Locate each line in the data below that contains the word "kern" and copy every such line in full.

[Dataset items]
● ● ●
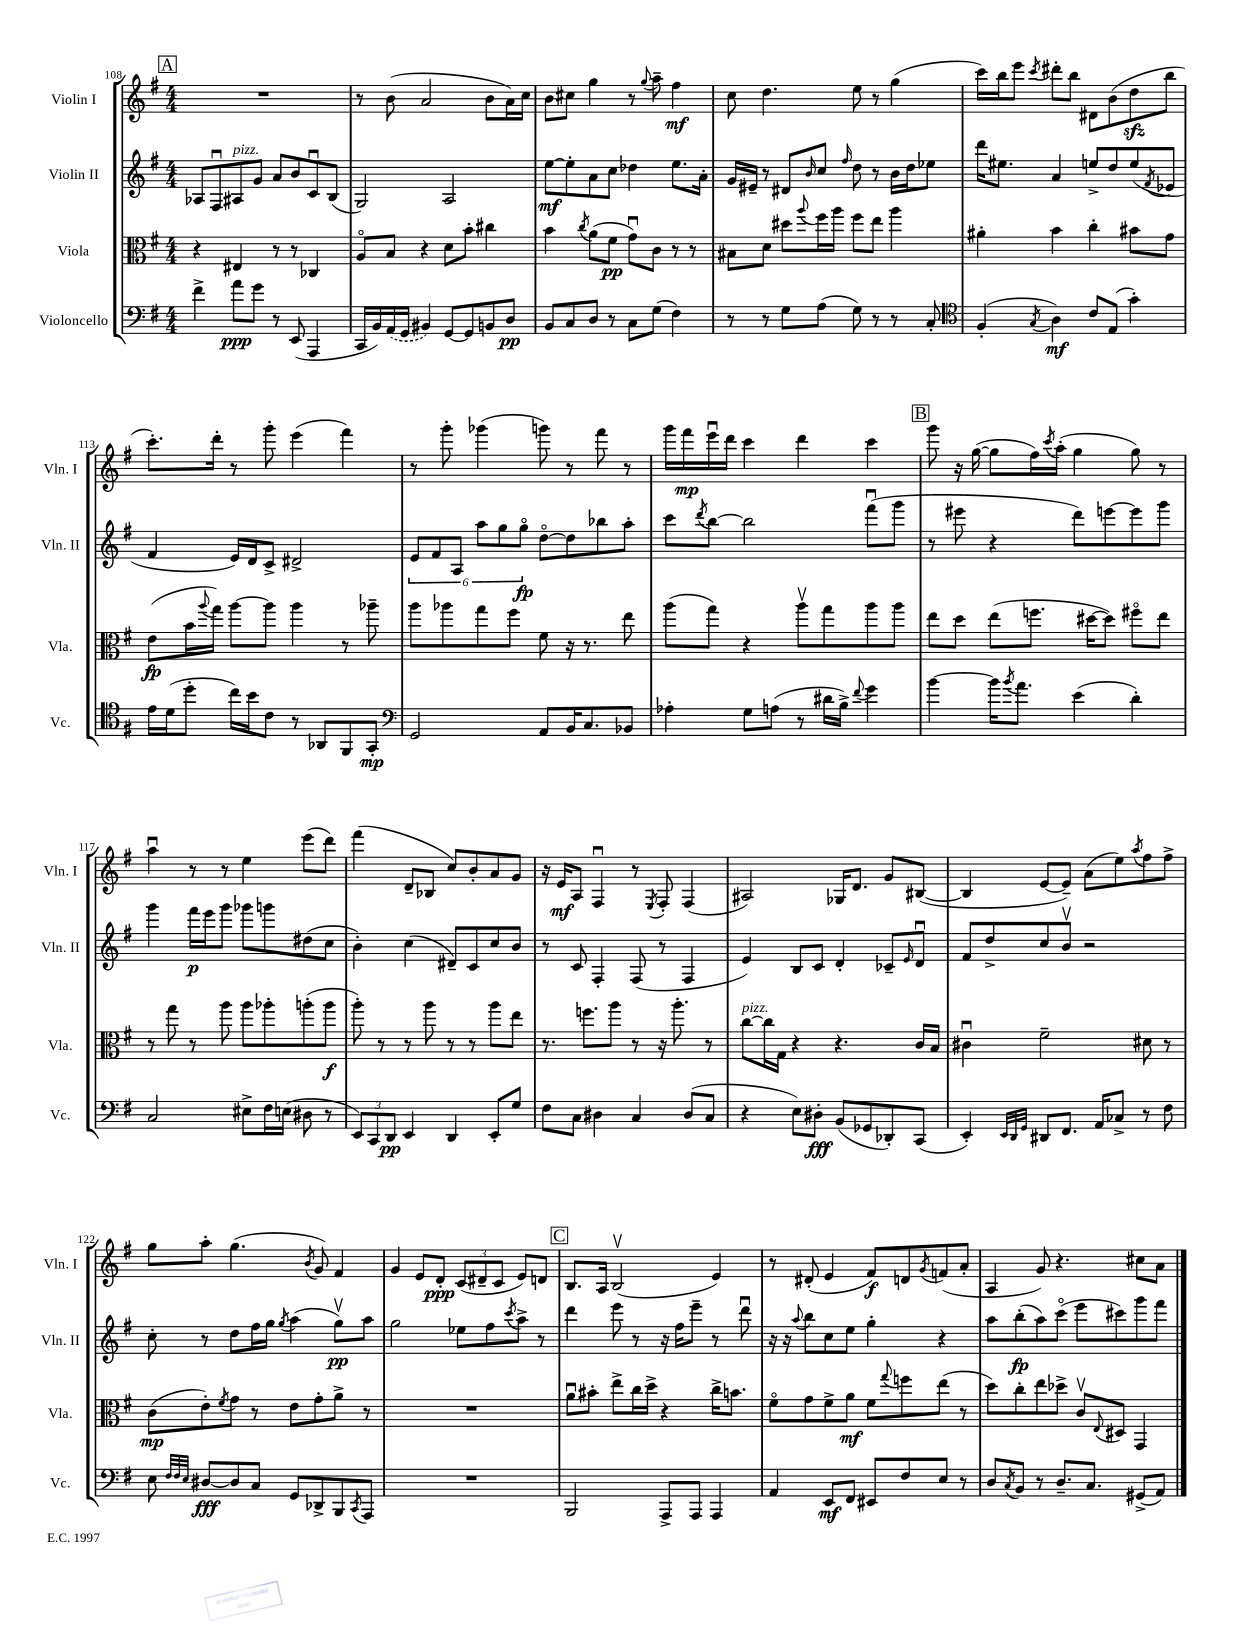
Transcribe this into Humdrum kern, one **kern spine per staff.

**kern	**kern	**kern	**kern
*staff4	*staff3	*staff2	*staff1
*clefF4	*clefC3	*clefG2	*clefG2
*k[f#]	*k[f#]	*k[f#]	*k[f#]
*M4/4	*M4/4	*M4/4	*M4/4
4f#^	4r	8A-	1r
.	.	8F#u	.
8a	4E#	8A#	.
8g	.	8g	.
8r	8r	8a	.
(8EE	8r	8b	.
4AAA	4C-	8cu	.
.	.	(8B	.
=	=	=	=
16CC	8Ao	2G)	8r
16BB)	.	.	.
(16AA	8B	.	(8b
16GG	.	.	.
4BB#)	4r	.	2a
[8GG	8d	2A	.
8GG]	8b'	.	.
8BB	4cc#	.	8b
8D	.	.	16a)
.	.	.	16cc
=	=	=	=
8BB	4b	[8ee	8b
8C	.	8ee']	8cc#
.	8qcc	.	.
8D	(8a	8a	4gg
8r	8f#	8cc	.
8C	8gu)	4dd-	8r
.	.	.	8qqgg
(8G	8c	.	8aa~
4F#)	8r	8.ee	4ff#
.	8r	.	.
.	.	16a'	.
=	=	=	=
8r	8B#	16g	8cc
.	.	16e#~	.
8r	8d	8r	4.dd
8G	8dd#	8d#	.
.	8qqaa	16qqb	.
(8A	16ff#	8cc	.
.	16aa	.	.
.	.	16qqff#	.
8G)	8ff#	8dd	8ee
8r	8ee	8r	8r
8r	4aa	16b	(4gg
.	.	16dd	.
8C'	.	8ee-	.
=	=	=	=
*clefC4	*	*	*
(4F#'	4a#'	16ddd	16ccc)
.	.	8.ee#	16bb
.	.	.	8eee
8qG	.	.	8qccc
4A)	4b	4a	8ddd#'
.	.	.	8bb
8c	4cc'	8ee^	8d#
(8E	.	8dd	(8b
4g')	8b#	(8ee	8dd
.	.	8qf#	.
.	8g	8e-	8bb
=	=	=	=
16e	(8e	4f#	8.ccc')
(16d	.	.	.
8dd'	16b	.	.
.	8qqaa	.	.
.	16gg)	.	16ddd'
16cc)	[8aa	16e)	8r
16b	.	16d	.
8c	8aa]	8c^	8ggg'
8r	4aa	2d#^	(4eee
8AA-	.	.	.
8FF#	8r	.	4fff#)
8GG'	8aa-~	.	.
=	=	=	=
*clefF4	*	*	*
2GG	8aa	12e	8r
.	.	12f#	.
.	8aa-	.	8ggg'
.	.	12A	.
.	8gg	12aa	(4ggg-
.	.	12gg	.
.	8ff#	.	.
.	.	12ggo	.
8AA	8f#	[8ddo	8ggg)
16BB	16r	8dd]	8r
8.C	8.r	.	.
.	.	8bb-	8fff#
8BB-	8ee	8aa'	8r
=	=	=	=
4A-'	(8aa	8ccc	16ggg
.	.	.	16fff#
.	.	8qddd	.
.	8gg)	[8bb	16eeeu
.	.	.	16ddd
8G	4r	2bb]	4ccc
(8A	.	.	.
8r	8aav	.	4ddd
16d#	8gg	.	.
16B^)	.	.	.
8qqf#	.	.	.
4g	8aa	(8fff#u	4ccc
.	8aa	8ggg	.
=	=	=	=
[4b	8ee	8r	8ggg
.	8dd	8eee#	16r
.	.	.	([16gg
16b]	(8ee	4r	8gg]
8qb	.	.	.
8.a	.	.	.
.	8.ff	.	16ff#)
.	.	.	8qccc
.	.	.	(16aa'
(4e	.	8ddd)	4gg
.	[16dd#	.	.
.	8dd#])	[8eee	.
4d')	8ff#o	8eee]	8gg)
.	8ee	8ggg	8r
=	=	=	=
2C	8r	4ggg	4aau
.	8gg	.	.
.	8r	16fff#	8r
.	.	16eee	.
.	8aa	8ggg	8r
8E#^	8aa	8ggg-	4ee
16F#	8aa-'	8ggg	.
(16E	.	.	.
8D#	(8aa'	(8dd#	(8eee
8r	8aa	8cc	8ddd)
=	=	=	=
12EE)	8aa')	4b')	(4fff#
12CC	.	.	.
.	8r	.	.
12DD	.	.	.
4EE	8r	(4cc	8d~
.	8aa	.	8B-
4DD	8r	8d#~)	8cc)
.	8r	8c	8b'
8EE'	8aa	8cc	8a
8G	8ee	8b	8g
=	=	=	=
8F#	8.r	8r	16r
.	.	.	16e
8C	.	8c	8A
.	8.ff	.	.
4D#	.	4F#'	4F#u
.	8aa	.	.
4C	8r	(8F#	8r
.	.	.	8qE
.	16r	8r	8F#'
.	8.aa'	.	.
(8D#	.	4F#	(4F#
8C	8r	.	.
=	=	=	=
4r	[8cc	4e)	2A#)
.	16cc]	.	.
.	16G	.	.
8E)	4r	8B	.
8D#'	.	8c	.
(8BB	4.r	4d'	16G-
.	.	.	8.d
8GG-	.	.	.
8DD-')	.	8c-~	8g
.	.	16qqe	.
(8CC	16c	8du	([8B#
.	16B	.	.
=	=	=	=
4EE')	4c#u	8f#	4B#]
.	.	8dd^	.
32qqEE	.	.	.
32qqDD	.	.	.
32qqGG	.	.	.
8DD#	2f#~	8cc	[8e
8.FF#	.	8bv	8e~])
.	.	2r	(8a
16AA	.	.	.
8C-^	.	.	8ee)
.	.	.	8qaa
8r	8d#	.	8ff#
8F#	8r	.	8ff#^
=	=	=	=
8E	(8c	8cc'	8gg
32qqF#	.	.	.
32qqF#	.	.	.
32qqE	.	.	.
[8D#	8e')	8r	8aa'
.	8qf#	.	.
8D#]	8g	8dd	(4.gg
8C	8r	16ff#	.
.	.	16gg	.
.	.	8qgg	.
8GG	8e	(4aa	.
.	.	.	8qb
8DD-^	8g'	.	8g)
8BBB	8a^	8ggv)	4f#
8qCC	.	.	.
8AAA	8r	8aa	.
=	=	=	=
1r	1r	2gg	4g
.	.	.	8e
.	.	.	8d'
.	.	8ee-	(12c
.	.	.	12d#~
.	.	8ff#	.
.	.	.	12c
.	.	8qccc	.
.	.	8aa^	8e)
.	.	8r	8d
=	=	=	=
2BBB	8au	4ddd	8.B
.	8b#'	.	.
.	.	.	16A
.	8ee^	8eee	(2Bv
.	16cc	8r	.
.	16dd^	.	.
8AAA^	4r	16r	.
.	.	16ff#	.
8AAA	.	8eee~	.
4AAA	16cc^	8r	4e)
.	8.b	.	.
.	.	8dddu	.
=	=	=	=
4AA	8f#o	16r	8r
.	.	16r	.
.	.	8qqaa	.
.	8g	8bb	(8d#'
8EE	8f#^	8cc	4e
8FF#	8a	8ee	.
8EE#	8f#	4gg'	8f#)
.	8qqgg	.	.
8F#	8ff	.	8d
.	.	.	8qg
8E	(8ee	4r	(8f
8r	8r	.	8a'
=	=	=	=
8D	8dd)	8aa	4A
8qC	.	.	.
8BB	8cc'	(8bb'	.
8r	8ee	8aa)	8g)
8.D~	8dd-^	(8ccco	4.r
.	8cv	8eee	.
8.C	.	.	.
.	8qqE	.	.
.	8D#	8ccc#)	.
(8GG#^	4GG	8ggg	8cc#
8AA)	.	8fff#	8a
==	==	==	==
*-	*-	*-	*-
● ● ●
The solution
Transcribe this into Humdrum kern, one **kern spine per staff.
**kern	**kern	**kern	**kern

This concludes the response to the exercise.